### Work instruction
Without changing a single word, write out every entry.

(Modification records)
☆ ☆ ☆ ☆

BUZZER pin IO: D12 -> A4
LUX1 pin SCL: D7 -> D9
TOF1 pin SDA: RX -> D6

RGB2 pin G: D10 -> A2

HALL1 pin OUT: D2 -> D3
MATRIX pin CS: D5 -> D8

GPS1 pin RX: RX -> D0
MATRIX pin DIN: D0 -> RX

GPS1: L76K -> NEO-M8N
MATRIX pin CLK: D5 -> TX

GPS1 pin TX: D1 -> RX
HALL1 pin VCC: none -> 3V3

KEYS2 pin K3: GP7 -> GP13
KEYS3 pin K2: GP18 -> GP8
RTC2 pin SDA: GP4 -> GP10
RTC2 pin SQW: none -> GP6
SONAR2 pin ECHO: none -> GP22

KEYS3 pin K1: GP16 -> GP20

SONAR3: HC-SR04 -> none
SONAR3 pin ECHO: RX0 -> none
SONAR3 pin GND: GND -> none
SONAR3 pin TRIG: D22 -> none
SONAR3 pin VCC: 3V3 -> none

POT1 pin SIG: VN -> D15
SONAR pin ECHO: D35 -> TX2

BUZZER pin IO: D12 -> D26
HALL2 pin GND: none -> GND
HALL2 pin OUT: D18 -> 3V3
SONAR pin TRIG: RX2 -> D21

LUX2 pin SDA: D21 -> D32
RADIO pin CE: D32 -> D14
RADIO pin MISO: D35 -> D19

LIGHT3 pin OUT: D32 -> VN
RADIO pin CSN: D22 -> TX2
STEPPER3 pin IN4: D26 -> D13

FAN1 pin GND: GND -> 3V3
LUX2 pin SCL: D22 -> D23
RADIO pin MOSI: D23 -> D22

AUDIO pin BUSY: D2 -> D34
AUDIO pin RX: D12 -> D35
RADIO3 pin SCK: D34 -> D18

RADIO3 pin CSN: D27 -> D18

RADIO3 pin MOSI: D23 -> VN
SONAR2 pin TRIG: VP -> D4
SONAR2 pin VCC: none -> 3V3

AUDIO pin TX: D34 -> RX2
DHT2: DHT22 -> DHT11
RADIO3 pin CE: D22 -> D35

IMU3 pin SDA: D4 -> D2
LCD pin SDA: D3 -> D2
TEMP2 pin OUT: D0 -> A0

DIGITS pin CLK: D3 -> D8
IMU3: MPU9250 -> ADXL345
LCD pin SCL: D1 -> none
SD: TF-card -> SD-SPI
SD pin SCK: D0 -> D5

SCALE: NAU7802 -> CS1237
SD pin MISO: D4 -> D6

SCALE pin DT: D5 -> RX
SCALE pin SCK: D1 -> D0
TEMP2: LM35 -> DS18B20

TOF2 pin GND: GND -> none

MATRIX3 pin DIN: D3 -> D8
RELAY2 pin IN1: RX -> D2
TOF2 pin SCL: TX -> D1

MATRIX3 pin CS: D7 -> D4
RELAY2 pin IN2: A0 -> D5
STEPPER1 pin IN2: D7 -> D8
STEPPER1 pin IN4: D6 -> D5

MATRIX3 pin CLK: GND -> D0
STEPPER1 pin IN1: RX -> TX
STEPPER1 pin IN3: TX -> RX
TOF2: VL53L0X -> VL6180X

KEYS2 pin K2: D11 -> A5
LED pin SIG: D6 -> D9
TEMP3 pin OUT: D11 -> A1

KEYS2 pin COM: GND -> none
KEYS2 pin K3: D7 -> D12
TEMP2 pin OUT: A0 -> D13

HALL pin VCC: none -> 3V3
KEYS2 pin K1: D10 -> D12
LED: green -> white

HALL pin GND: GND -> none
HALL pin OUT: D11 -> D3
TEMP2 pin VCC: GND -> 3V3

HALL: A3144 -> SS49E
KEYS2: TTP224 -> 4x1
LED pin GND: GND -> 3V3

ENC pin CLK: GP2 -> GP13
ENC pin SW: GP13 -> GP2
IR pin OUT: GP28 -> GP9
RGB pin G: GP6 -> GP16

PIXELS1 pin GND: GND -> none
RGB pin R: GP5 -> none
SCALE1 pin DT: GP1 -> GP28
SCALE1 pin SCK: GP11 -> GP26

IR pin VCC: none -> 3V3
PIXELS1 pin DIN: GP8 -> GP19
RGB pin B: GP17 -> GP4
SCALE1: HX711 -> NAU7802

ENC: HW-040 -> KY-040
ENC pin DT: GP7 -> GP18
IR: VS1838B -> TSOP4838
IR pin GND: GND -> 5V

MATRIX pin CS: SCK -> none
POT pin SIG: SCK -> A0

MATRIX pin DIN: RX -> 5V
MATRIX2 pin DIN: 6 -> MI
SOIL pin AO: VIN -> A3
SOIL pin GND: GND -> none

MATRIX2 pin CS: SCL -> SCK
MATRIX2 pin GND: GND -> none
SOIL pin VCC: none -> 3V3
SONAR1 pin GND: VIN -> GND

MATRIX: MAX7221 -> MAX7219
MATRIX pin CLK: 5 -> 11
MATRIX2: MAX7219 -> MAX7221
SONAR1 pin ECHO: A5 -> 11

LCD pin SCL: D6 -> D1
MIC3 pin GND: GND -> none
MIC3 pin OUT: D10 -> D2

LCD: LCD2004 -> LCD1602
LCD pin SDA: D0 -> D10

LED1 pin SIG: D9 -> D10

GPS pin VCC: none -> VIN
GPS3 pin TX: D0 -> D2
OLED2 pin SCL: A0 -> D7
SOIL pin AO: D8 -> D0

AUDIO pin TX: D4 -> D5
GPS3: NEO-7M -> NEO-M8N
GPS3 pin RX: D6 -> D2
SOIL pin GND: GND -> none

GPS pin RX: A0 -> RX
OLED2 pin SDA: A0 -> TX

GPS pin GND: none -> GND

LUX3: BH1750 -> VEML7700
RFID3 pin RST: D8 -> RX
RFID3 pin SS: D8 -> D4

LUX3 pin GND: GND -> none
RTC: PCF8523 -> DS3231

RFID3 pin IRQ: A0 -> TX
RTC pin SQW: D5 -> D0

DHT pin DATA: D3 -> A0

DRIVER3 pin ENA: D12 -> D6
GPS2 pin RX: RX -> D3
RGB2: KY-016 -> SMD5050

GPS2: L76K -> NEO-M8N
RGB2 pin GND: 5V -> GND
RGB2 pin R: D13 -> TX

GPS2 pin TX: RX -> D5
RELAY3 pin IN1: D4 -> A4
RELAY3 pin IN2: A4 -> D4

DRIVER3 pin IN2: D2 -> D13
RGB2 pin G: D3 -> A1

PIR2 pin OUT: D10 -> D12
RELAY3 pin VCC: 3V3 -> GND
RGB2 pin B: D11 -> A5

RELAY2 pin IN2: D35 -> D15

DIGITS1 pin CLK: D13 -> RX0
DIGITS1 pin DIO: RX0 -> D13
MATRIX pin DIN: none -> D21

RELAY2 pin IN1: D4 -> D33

☆ ☆ ☆ ☆

### Response area
BUZZER pin IO: D12 -> A4
LUX1 pin SCL: D7 -> D9
TOF1 pin SDA: RX -> D6

RGB2 pin G: D10 -> A2

HALL1 pin OUT: D2 -> D3
MATRIX pin CS: D5 -> D8

GPS1 pin RX: RX -> D0
MATRIX pin DIN: D0 -> RX

GPS1: L76K -> NEO-M8N
MATRIX pin CLK: D5 -> TX

GPS1 pin TX: D1 -> RX
HALL1 pin VCC: none -> 3V3

KEYS2 pin K3: GP7 -> GP13
KEYS3 pin K2: GP18 -> GP8
RTC2 pin SDA: GP4 -> GP10
RTC2 pin SQW: none -> GP6
SONAR2 pin ECHO: none -> GP22

KEYS3 pin K1: GP16 -> GP20

SONAR3: HC-SR04 -> none
SONAR3 pin ECHO: RX0 -> none
SONAR3 pin GND: GND -> none
SONAR3 pin TRIG: D22 -> none
SONAR3 pin VCC: 3V3 -> none

POT1 pin SIG: VN -> D15
SONAR pin ECHO: D35 -> TX2

BUZZER pin IO: D12 -> D26
HALL2 pin GND: none -> GND
HALL2 pin OUT: D18 -> 3V3
SONAR pin TRIG: RX2 -> D21

LUX2 pin SDA: D21 -> D32
RADIO pin CE: D32 -> D14
RADIO pin MISO: D35 -> D19

LIGHT3 pin OUT: D32 -> VN
RADIO pin CSN: D22 -> TX2
STEPPER3 pin IN4: D26 -> D13

FAN1 pin GND: GND -> 3V3
LUX2 pin SCL: D22 -> D23
RADIO pin MOSI: D23 -> D22

AUDIO pin BUSY: D2 -> D34
AUDIO pin RX: D12 -> D35
RADIO3 pin SCK: D34 -> D18

RADIO3 pin CSN: D27 -> D18

RADIO3 pin MOSI: D23 -> VN
SONAR2 pin TRIG: VP -> D4
SONAR2 pin VCC: none -> 3V3

AUDIO pin TX: D34 -> RX2
DHT2: DHT22 -> DHT11
RADIO3 pin CE: D22 -> D35

IMU3 pin SDA: D4 -> D2
LCD pin SDA: D3 -> D2
TEMP2 pin OUT: D0 -> A0

DIGITS pin CLK: D3 -> D8
IMU3: MPU9250 -> ADXL345
LCD pin SCL: D1 -> none
SD: TF-card -> SD-SPI
SD pin SCK: D0 -> D5

SCALE: NAU7802 -> CS1237
SD pin MISO: D4 -> D6

SCALE pin DT: D5 -> RX
SCALE pin SCK: D1 -> D0
TEMP2: LM35 -> DS18B20

TOF2 pin GND: GND -> none

MATRIX3 pin DIN: D3 -> D8
RELAY2 pin IN1: RX -> D2
TOF2 pin SCL: TX -> D1

MATRIX3 pin CS: D7 -> D4
RELAY2 pin IN2: A0 -> D5
STEPPER1 pin IN2: D7 -> D8
STEPPER1 pin IN4: D6 -> D5

MATRIX3 pin CLK: GND -> D0
STEPPER1 pin IN1: RX -> TX
STEPPER1 pin IN3: TX -> RX
TOF2: VL53L0X -> VL6180X

KEYS2 pin K2: D11 -> A5
LED pin SIG: D6 -> D9
TEMP3 pin OUT: D11 -> A1

KEYS2 pin COM: GND -> none
KEYS2 pin K3: D7 -> D12
TEMP2 pin OUT: A0 -> D13

HALL pin VCC: none -> 3V3
KEYS2 pin K1: D10 -> D12
LED: green -> white

HALL pin GND: GND -> none
HALL pin OUT: D11 -> D3
TEMP2 pin VCC: GND -> 3V3

HALL: A3144 -> SS49E
KEYS2: TTP224 -> 4x1
LED pin GND: GND -> 3V3

ENC pin CLK: GP2 -> GP13
ENC pin SW: GP13 -> GP2
IR pin OUT: GP28 -> GP9
RGB pin G: GP6 -> GP16

PIXELS1 pin GND: GND -> none
RGB pin R: GP5 -> none
SCALE1 pin DT: GP1 -> GP28
SCALE1 pin SCK: GP11 -> GP26

IR pin VCC: none -> 3V3
PIXELS1 pin DIN: GP8 -> GP19
RGB pin B: GP17 -> GP4
SCALE1: HX711 -> NAU7802

ENC: HW-040 -> KY-040
ENC pin DT: GP7 -> GP18
IR: VS1838B -> TSOP4838
IR pin GND: GND -> 5V

MATRIX pin CS: SCK -> none
POT pin SIG: SCK -> A0

MATRIX pin DIN: RX -> 5V
MATRIX2 pin DIN: 6 -> MI
SOIL pin AO: VIN -> A3
SOIL pin GND: GND -> none

MATRIX2 pin CS: SCL -> SCK
MATRIX2 pin GND: GND -> none
SOIL pin VCC: none -> 3V3
SONAR1 pin GND: VIN -> GND

MATRIX: MAX7221 -> MAX7219
MATRIX pin CLK: 5 -> 11
MATRIX2: MAX7219 -> MAX7221
SONAR1 pin ECHO: A5 -> 11

LCD pin SCL: D6 -> D1
MIC3 pin GND: GND -> none
MIC3 pin OUT: D10 -> D2

LCD: LCD2004 -> LCD1602
LCD pin SDA: D0 -> D10

LED1 pin SIG: D9 -> D10

GPS pin VCC: none -> VIN
GPS3 pin TX: D0 -> D2
OLED2 pin SCL: A0 -> D7
SOIL pin AO: D8 -> D0

AUDIO pin TX: D4 -> D5
GPS3: NEO-7M -> NEO-M8N
GPS3 pin RX: D6 -> D2
SOIL pin GND: GND -> none

GPS pin RX: A0 -> RX
OLED2 pin SDA: A0 -> TX

GPS pin GND: none -> GND

LUX3: BH1750 -> VEML7700
RFID3 pin RST: D8 -> RX
RFID3 pin SS: D8 -> D4

LUX3 pin GND: GND -> none
RTC: PCF8523 -> DS3231

RFID3 pin IRQ: A0 -> TX
RTC pin SQW: D5 -> D0

DHT pin DATA: D3 -> A0

DRIVER3 pin ENA: D12 -> D6
GPS2 pin RX: RX -> D3
RGB2: KY-016 -> SMD5050

GPS2: L76K -> NEO-M8N
RGB2 pin GND: 5V -> GND
RGB2 pin R: D13 -> TX

GPS2 pin TX: RX -> D5
RELAY3 pin IN1: D4 -> A4
RELAY3 pin IN2: A4 -> D4

DRIVER3 pin IN2: D2 -> D13
RGB2 pin G: D3 -> A1

PIR2 pin OUT: D10 -> D12
RELAY3 pin VCC: 3V3 -> GND
RGB2 pin B: D11 -> A5

RELAY2 pin IN2: D35 -> D15

DIGITS1 pin CLK: D13 -> RX0
DIGITS1 pin DIO: RX0 -> D13
MATRIX pin DIN: none -> D21

RELAY2 pin IN1: D4 -> D33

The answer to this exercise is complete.